◆ **Aim of the exercise**: Return every entry below exactly as written, minus the pictures.

[Start of section]

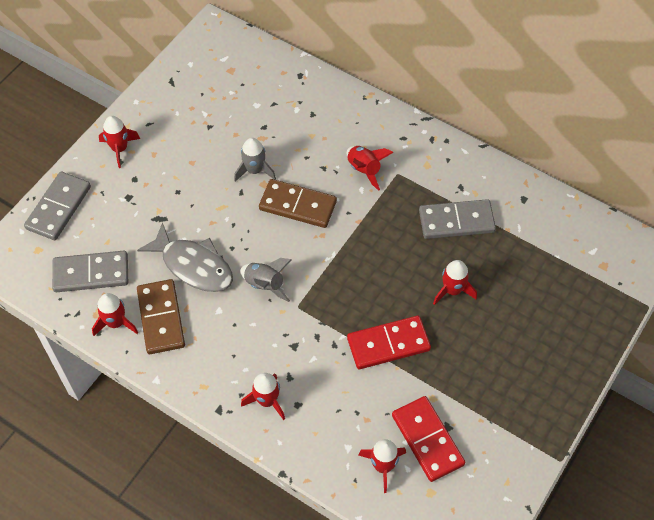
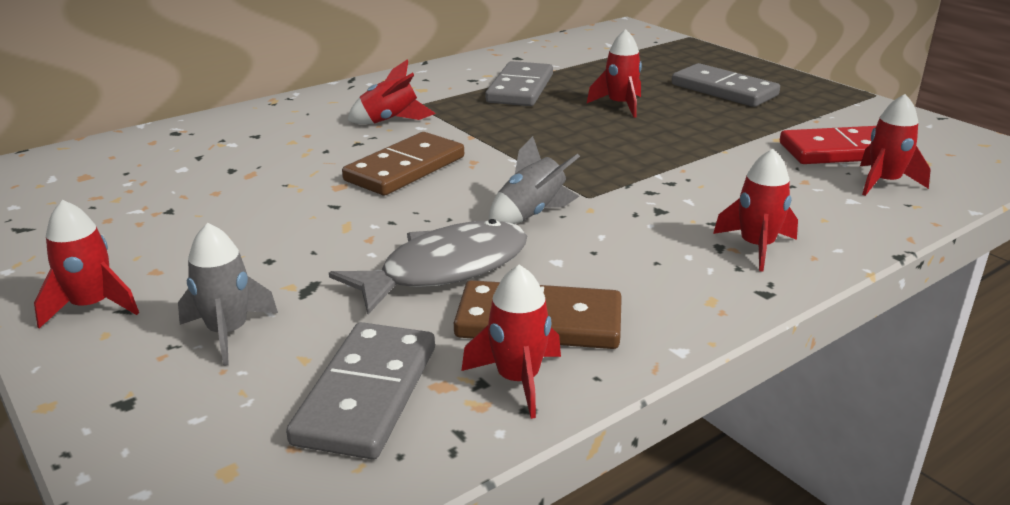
camera: 70 degrees left, 30 degrees down
(59, 208) = (142, 415): grey domino -> grey domino (724, 90)
(254, 170) = (304, 188): grey rocket -> grey rocket (228, 332)
(388, 344) = (684, 150): red domino -> none

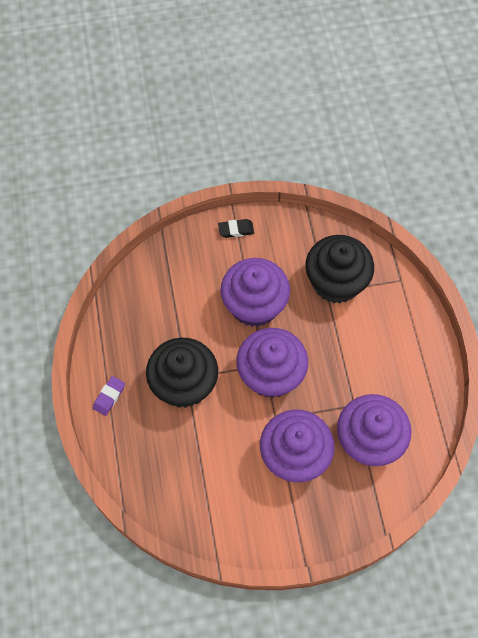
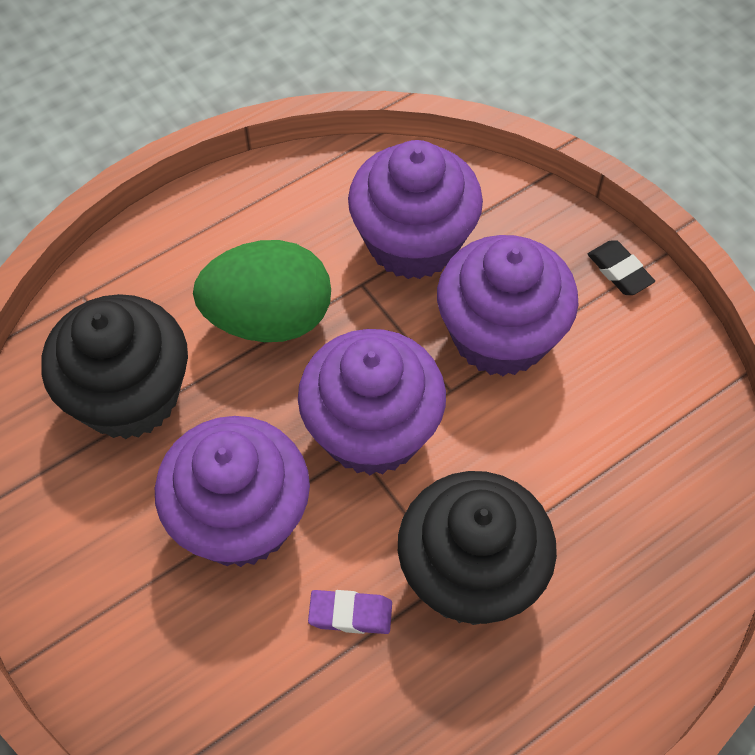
camera: 115 degrees left, 5 degrees down
(109, 397) = (573, 708): purple eraser -> purple eraser (350, 614)
(236, 230) = (75, 631): black eraser -> black eraser (619, 271)
(352, 354) = (268, 319): none -> green egg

[End of section]

◆ **Output below**:
camera: 70 degrees left, 30 degrees down
(59, 208) = (142, 415): grey domino -> grey domino (724, 90)
(254, 170) = (304, 188): grey rocket -> grey rocket (228, 332)
(388, 344) = (684, 150): red domino -> none

camera: 115 degrees left, 5 degrees down
(109, 397) = (573, 708): purple eraser -> purple eraser (350, 614)
(236, 230) = (75, 631): black eraser -> black eraser (619, 271)
(352, 354) = (268, 319): none -> green egg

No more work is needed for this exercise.